* TASK TO CARRY OUT: Take down each entry exactly as written.

(DATA PROVIDED)

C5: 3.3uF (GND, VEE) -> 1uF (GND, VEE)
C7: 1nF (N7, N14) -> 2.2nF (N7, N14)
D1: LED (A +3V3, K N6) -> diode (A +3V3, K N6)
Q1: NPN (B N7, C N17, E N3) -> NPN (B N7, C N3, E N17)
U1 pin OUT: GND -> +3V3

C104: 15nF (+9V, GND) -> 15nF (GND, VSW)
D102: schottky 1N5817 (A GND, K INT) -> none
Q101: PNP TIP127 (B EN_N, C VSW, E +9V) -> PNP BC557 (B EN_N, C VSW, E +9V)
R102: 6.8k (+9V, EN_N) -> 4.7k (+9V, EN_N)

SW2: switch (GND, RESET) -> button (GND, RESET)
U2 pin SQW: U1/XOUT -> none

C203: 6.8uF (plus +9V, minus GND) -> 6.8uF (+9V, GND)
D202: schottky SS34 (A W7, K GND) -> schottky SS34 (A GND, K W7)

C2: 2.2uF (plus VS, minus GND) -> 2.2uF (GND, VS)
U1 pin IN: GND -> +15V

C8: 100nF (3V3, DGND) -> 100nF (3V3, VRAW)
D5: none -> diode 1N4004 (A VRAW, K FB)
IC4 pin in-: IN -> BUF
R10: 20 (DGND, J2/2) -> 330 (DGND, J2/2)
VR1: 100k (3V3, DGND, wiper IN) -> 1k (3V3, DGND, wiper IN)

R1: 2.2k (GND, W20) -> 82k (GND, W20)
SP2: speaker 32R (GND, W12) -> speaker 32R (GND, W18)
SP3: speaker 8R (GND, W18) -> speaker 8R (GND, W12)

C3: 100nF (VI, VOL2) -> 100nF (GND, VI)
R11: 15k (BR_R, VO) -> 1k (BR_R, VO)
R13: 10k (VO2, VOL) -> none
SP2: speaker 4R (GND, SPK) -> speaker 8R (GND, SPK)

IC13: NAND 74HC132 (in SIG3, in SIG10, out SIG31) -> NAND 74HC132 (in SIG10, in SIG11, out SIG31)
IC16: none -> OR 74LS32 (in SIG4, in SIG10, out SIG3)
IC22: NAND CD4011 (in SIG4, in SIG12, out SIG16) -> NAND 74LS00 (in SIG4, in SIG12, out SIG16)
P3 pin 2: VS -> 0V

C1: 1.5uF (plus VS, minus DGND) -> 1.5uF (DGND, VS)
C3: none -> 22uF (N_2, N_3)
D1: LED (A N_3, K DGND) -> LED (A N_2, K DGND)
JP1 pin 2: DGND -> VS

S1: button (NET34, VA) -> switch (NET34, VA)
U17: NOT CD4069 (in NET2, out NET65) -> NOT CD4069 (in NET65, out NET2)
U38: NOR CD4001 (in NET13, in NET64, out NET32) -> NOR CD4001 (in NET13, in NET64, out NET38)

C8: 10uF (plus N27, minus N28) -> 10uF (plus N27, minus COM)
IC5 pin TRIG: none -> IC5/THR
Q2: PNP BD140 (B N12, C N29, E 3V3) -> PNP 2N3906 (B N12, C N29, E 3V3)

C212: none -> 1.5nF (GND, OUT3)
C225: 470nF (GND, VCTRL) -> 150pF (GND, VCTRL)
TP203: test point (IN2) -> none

(End DATA PROVIDED)

* ANSWER SECTION:
C5: 3.3uF (GND, VEE) -> 1uF (GND, VEE)
C7: 1nF (N7, N14) -> 2.2nF (N7, N14)
D1: LED (A +3V3, K N6) -> diode (A +3V3, K N6)
Q1: NPN (B N7, C N17, E N3) -> NPN (B N7, C N3, E N17)
U1 pin OUT: GND -> +3V3

C104: 15nF (+9V, GND) -> 15nF (GND, VSW)
D102: schottky 1N5817 (A GND, K INT) -> none
Q101: PNP TIP127 (B EN_N, C VSW, E +9V) -> PNP BC557 (B EN_N, C VSW, E +9V)
R102: 6.8k (+9V, EN_N) -> 4.7k (+9V, EN_N)

SW2: switch (GND, RESET) -> button (GND, RESET)
U2 pin SQW: U1/XOUT -> none

C203: 6.8uF (plus +9V, minus GND) -> 6.8uF (+9V, GND)
D202: schottky SS34 (A W7, K GND) -> schottky SS34 (A GND, K W7)

C2: 2.2uF (plus VS, minus GND) -> 2.2uF (GND, VS)
U1 pin IN: GND -> +15V

C8: 100nF (3V3, DGND) -> 100nF (3V3, VRAW)
D5: none -> diode 1N4004 (A VRAW, K FB)
IC4 pin in-: IN -> BUF
R10: 20 (DGND, J2/2) -> 330 (DGND, J2/2)
VR1: 100k (3V3, DGND, wiper IN) -> 1k (3V3, DGND, wiper IN)

R1: 2.2k (GND, W20) -> 82k (GND, W20)
SP2: speaker 32R (GND, W12) -> speaker 32R (GND, W18)
SP3: speaker 8R (GND, W18) -> speaker 8R (GND, W12)

C3: 100nF (VI, VOL2) -> 100nF (GND, VI)
R11: 15k (BR_R, VO) -> 1k (BR_R, VO)
R13: 10k (VO2, VOL) -> none
SP2: speaker 4R (GND, SPK) -> speaker 8R (GND, SPK)

IC13: NAND 74HC132 (in SIG3, in SIG10, out SIG31) -> NAND 74HC132 (in SIG10, in SIG11, out SIG31)
IC16: none -> OR 74LS32 (in SIG4, in SIG10, out SIG3)
IC22: NAND CD4011 (in SIG4, in SIG12, out SIG16) -> NAND 74LS00 (in SIG4, in SIG12, out SIG16)
P3 pin 2: VS -> 0V

C1: 1.5uF (plus VS, minus DGND) -> 1.5uF (DGND, VS)
C3: none -> 22uF (N_2, N_3)
D1: LED (A N_3, K DGND) -> LED (A N_2, K DGND)
JP1 pin 2: DGND -> VS

S1: button (NET34, VA) -> switch (NET34, VA)
U17: NOT CD4069 (in NET2, out NET65) -> NOT CD4069 (in NET65, out NET2)
U38: NOR CD4001 (in NET13, in NET64, out NET32) -> NOR CD4001 (in NET13, in NET64, out NET38)

C8: 10uF (plus N27, minus N28) -> 10uF (plus N27, minus COM)
IC5 pin TRIG: none -> IC5/THR
Q2: PNP BD140 (B N12, C N29, E 3V3) -> PNP 2N3906 (B N12, C N29, E 3V3)

C212: none -> 1.5nF (GND, OUT3)
C225: 470nF (GND, VCTRL) -> 150pF (GND, VCTRL)
TP203: test point (IN2) -> none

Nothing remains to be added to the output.